Prompt:
Find the string "pink" in the entries and copy each line that has it.

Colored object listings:
______

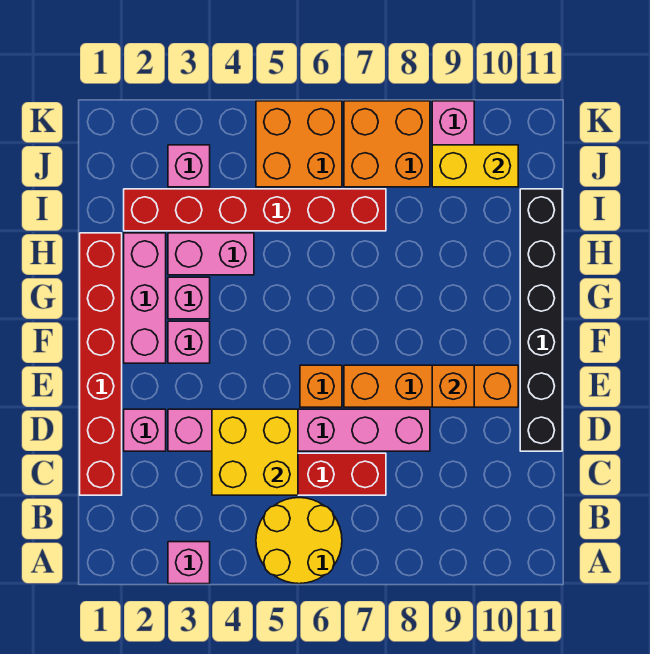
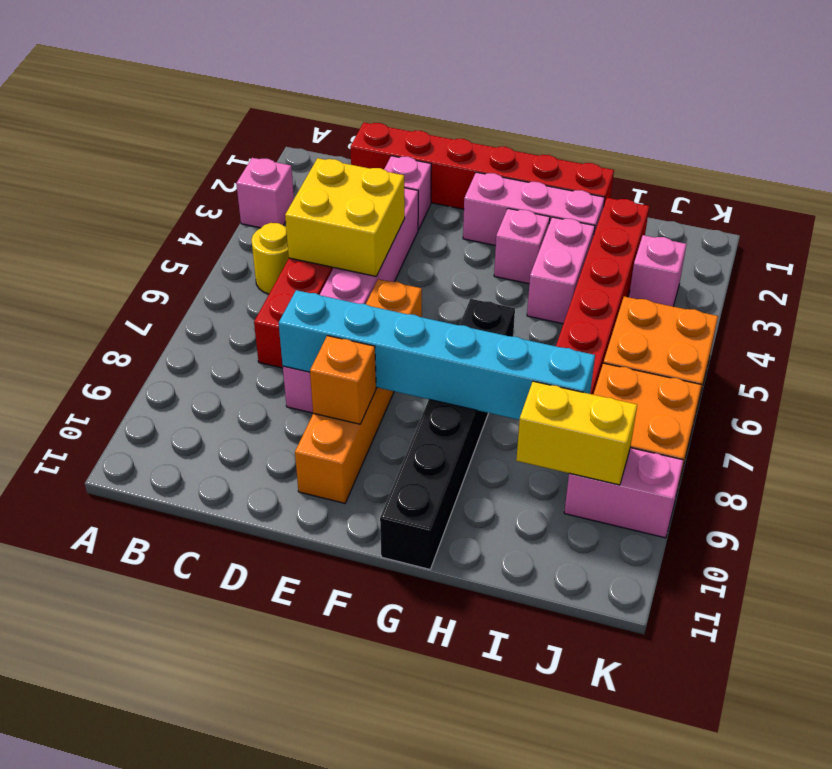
yellow round brick A5:B6 level 1 -> yellow round brick B5 level 1
none -> cyan brick D8:I8 level 2
black brick D11:I11 level 1 -> black brick G6:G11 level 1
pink brick F3 level 1 -> none
yellow brick J9:J10 level 2 -> yellow brick I9:J9 level 2

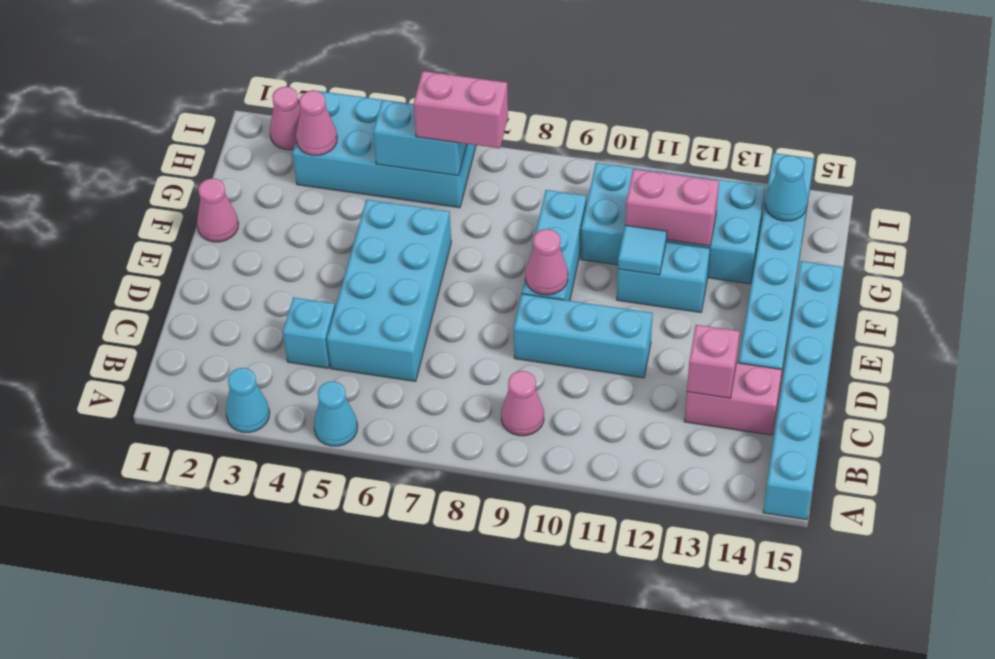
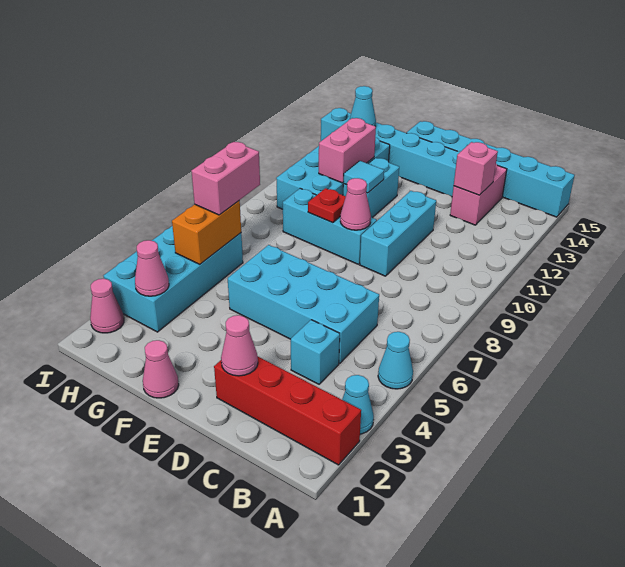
none -> red brick A2:D2 level 1
pink cone B9 level 1 -> pink cone D2 level 2
none -> red plate F9 level 2
cyan brick H5:H6 level 2 -> orange brick H5:H6 level 2

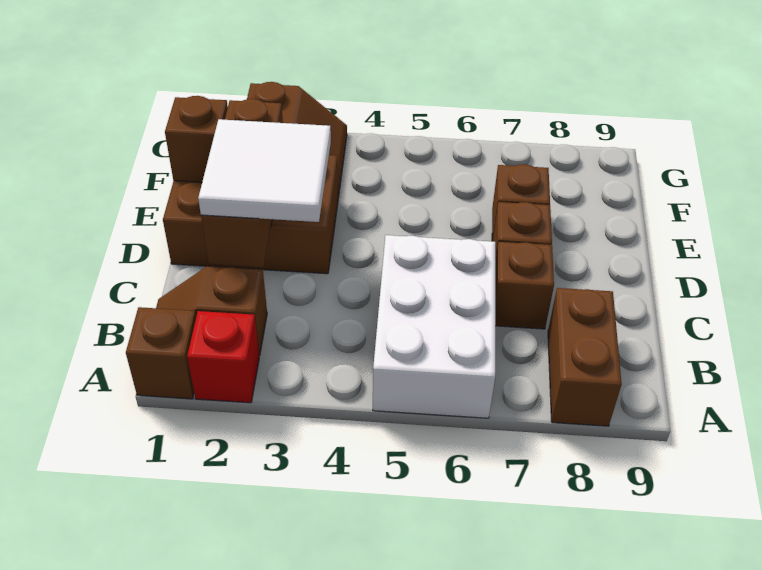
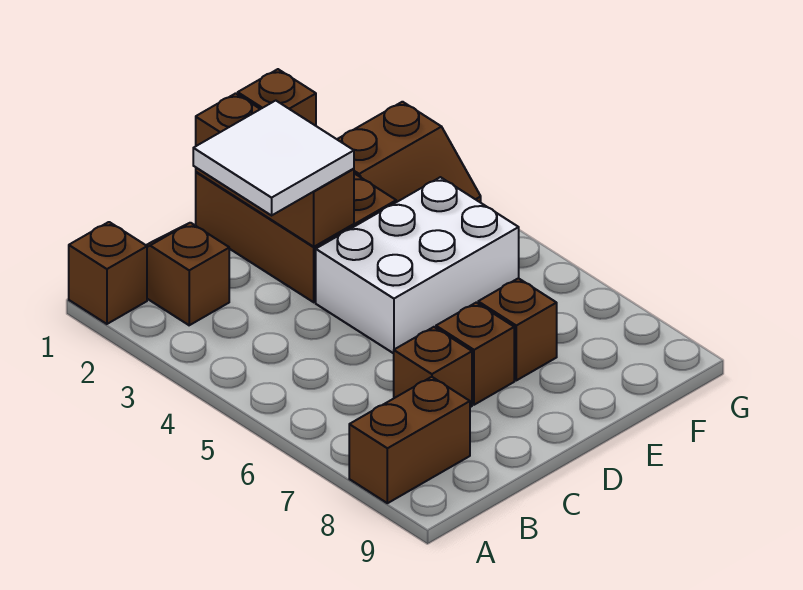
red brick A2 level 1 -> none
white brick A5:C6 level 1 -> white brick D4:F5 level 1
brown brick C2:E2 level 2 -> brown brick D1:D3 level 2

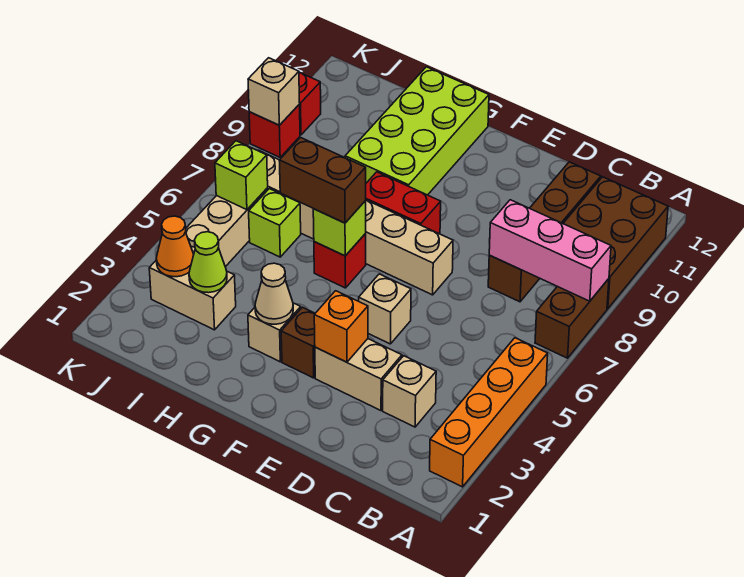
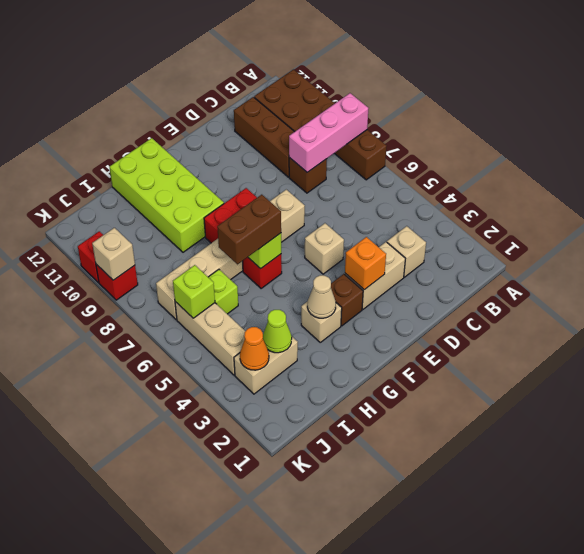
orange brick A2:A5 level 1 -> none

______

Answer section:
pink brick F3 level 1 -> none
pink cone B9 level 1 -> pink cone D2 level 2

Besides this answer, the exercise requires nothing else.